Exercise aim: Both ends included, restate word for word the lines from the first line of the listing through the line containing "none -> grey 1x2 tile [673,298,768,362]". Leave the pictures out.
** Records for this exercise follows **
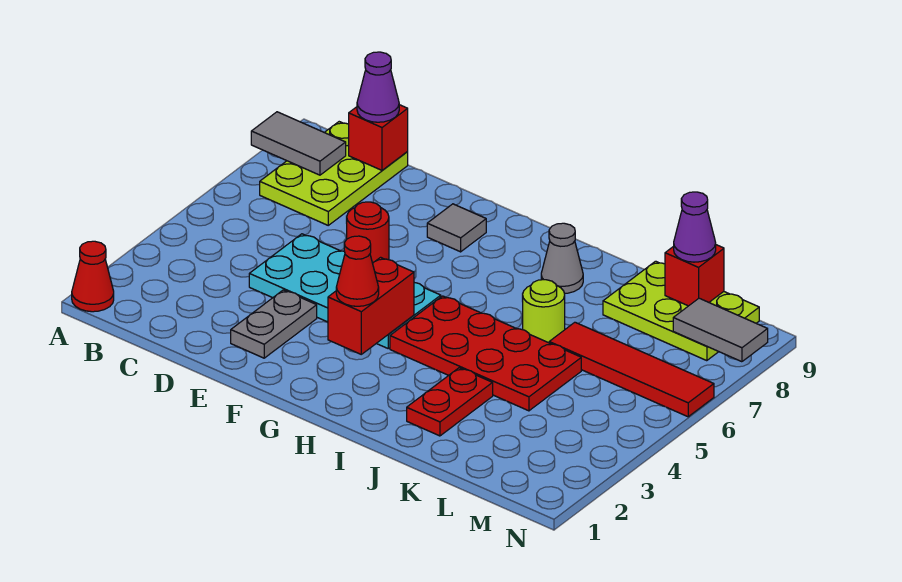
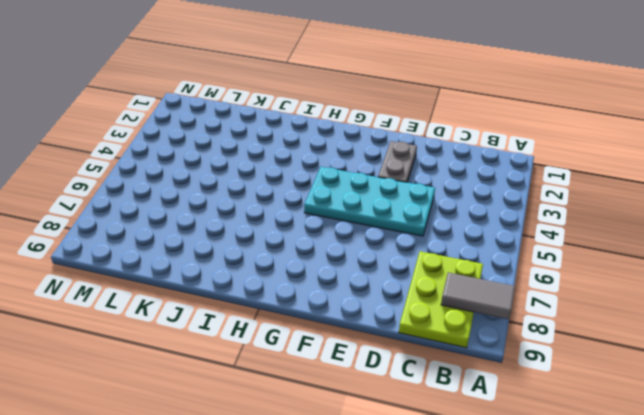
none -> red 1x1 cone [72,241,114,312]
none -> red 1x1 round brick [347,202,389,263]
none -> grey 1x1 tile [427,204,486,252]

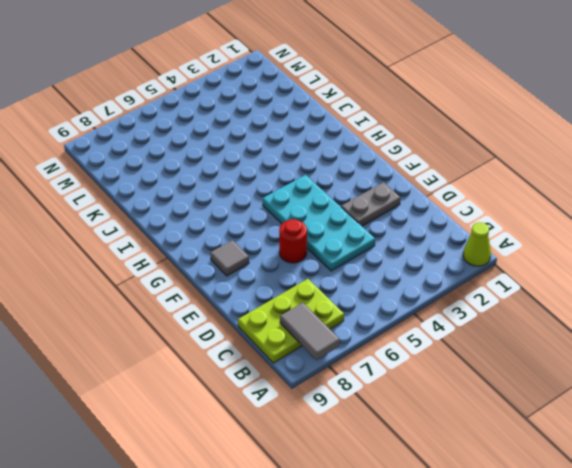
lime 1x1 cone [463,222,491,266] -> red 1x1 cone [72,241,114,312]
none -> red 2x4 plate [390,296,581,411]
none -> grey 1x1 cone [541,223,583,293]
none -> red 1x2 plate [407,368,493,436]

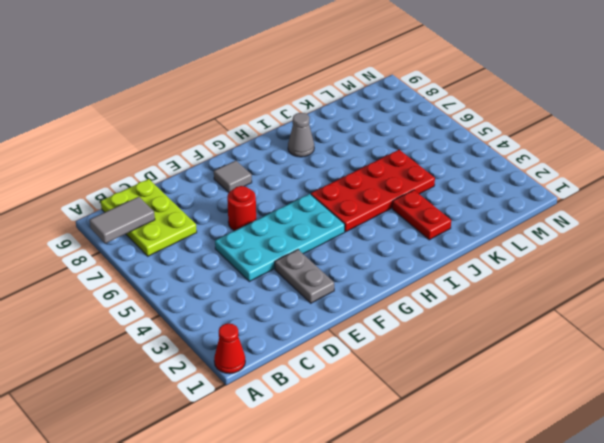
none -> lime 1x1 round brick [523,280,565,343]
none -> red 1x4 tile [549,322,714,417]
none -> lime 2x3 plate [603,261,759,361]

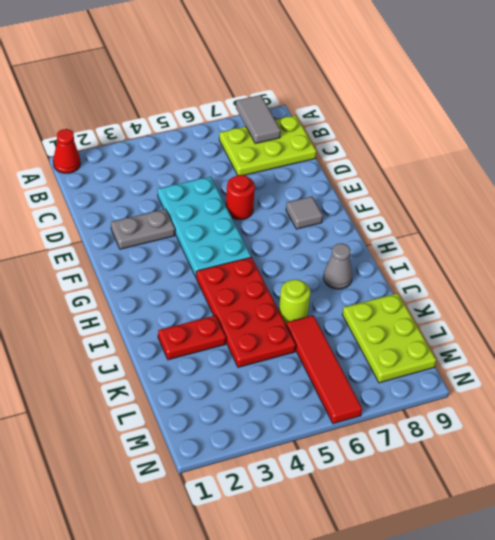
none -> red 1x1 brick [349,105,408,170]
none -> red 1x2 brick [328,257,414,354]
none -> red 1x1 brick [665,245,724,306]

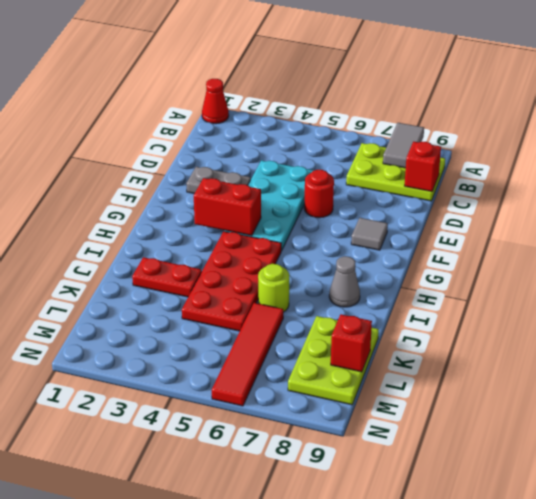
none -> grey 1x2 tile [673,298,768,362]
none -> purple 1x1 cone [357,52,399,122]
none -> red 1x1 cone [336,236,379,306]

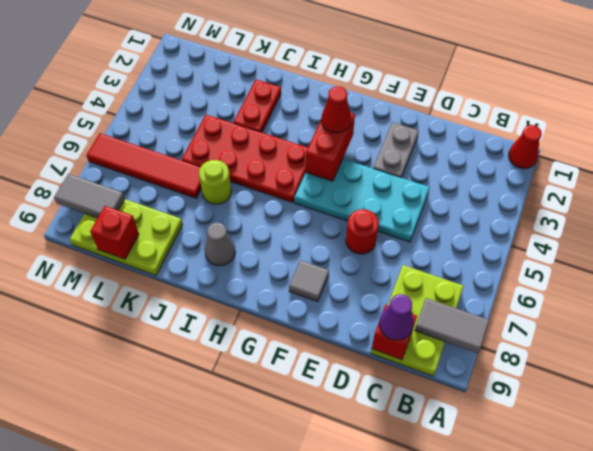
none -> purple 1x1 cone [674,192,716,262]

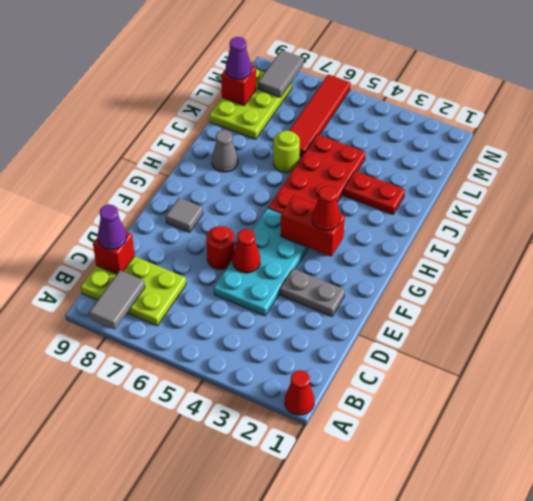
red 1x1 cone [233,229,260,273] -> none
** End of Records for this exercise **
Response to the exercise:
none -> red 1x1 cone [72,241,114,312]
none -> red 1x1 round brick [347,202,389,263]
none -> grey 1x1 tile [427,204,486,252]

lime 1x1 cone [463,222,491,266] -> red 1x1 cone [72,241,114,312]
none -> red 2x4 plate [390,296,581,411]
none -> grey 1x1 cone [541,223,583,293]
none -> red 1x2 plate [407,368,493,436]

none -> lime 1x1 round brick [523,280,565,343]
none -> red 1x4 tile [549,322,714,417]
none -> lime 2x3 plate [603,261,759,361]

none -> red 1x1 brick [349,105,408,170]
none -> red 1x2 brick [328,257,414,354]
none -> red 1x1 brick [665,245,724,306]

none -> grey 1x2 tile [673,298,768,362]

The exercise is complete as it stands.